Given material:
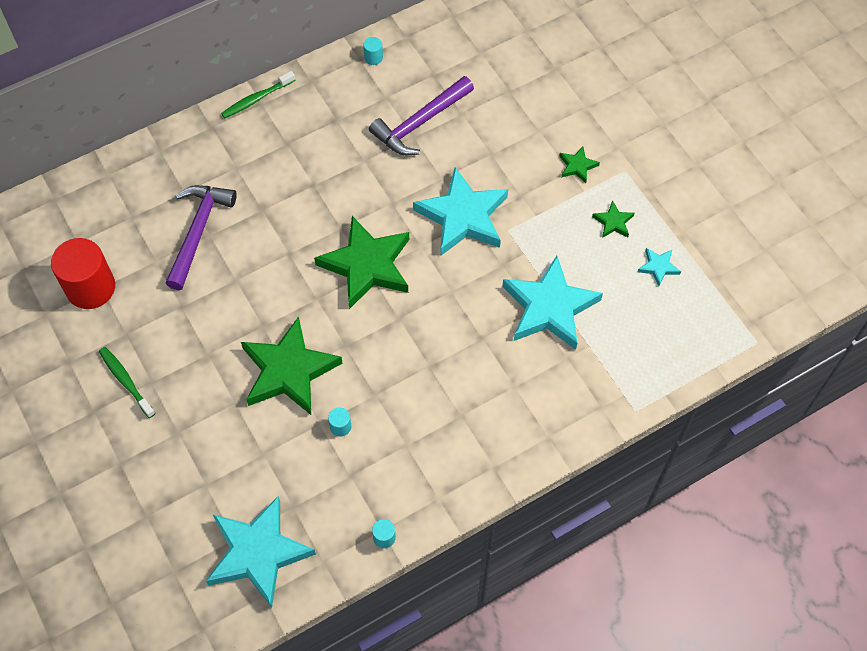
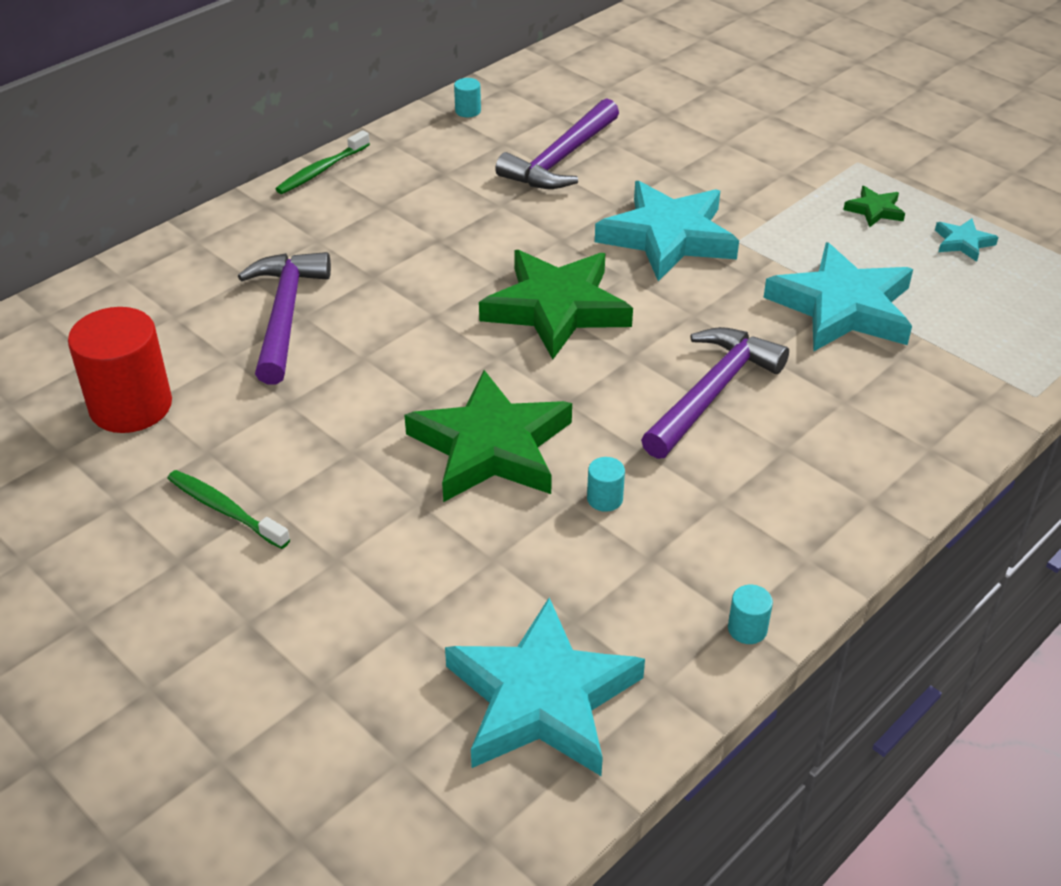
camera: 15 degrees left, 20 degrees down
(436, 360) = (712, 393): none -> purple hammer
(577, 166) = (794, 167): green star -> none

Work instructions:
When you write out the material, keep every line exact and leave out each picture.

Solved problem:
camera: 15 degrees left, 20 degrees down
(436, 360) = (712, 393): none -> purple hammer
(577, 166) = (794, 167): green star -> none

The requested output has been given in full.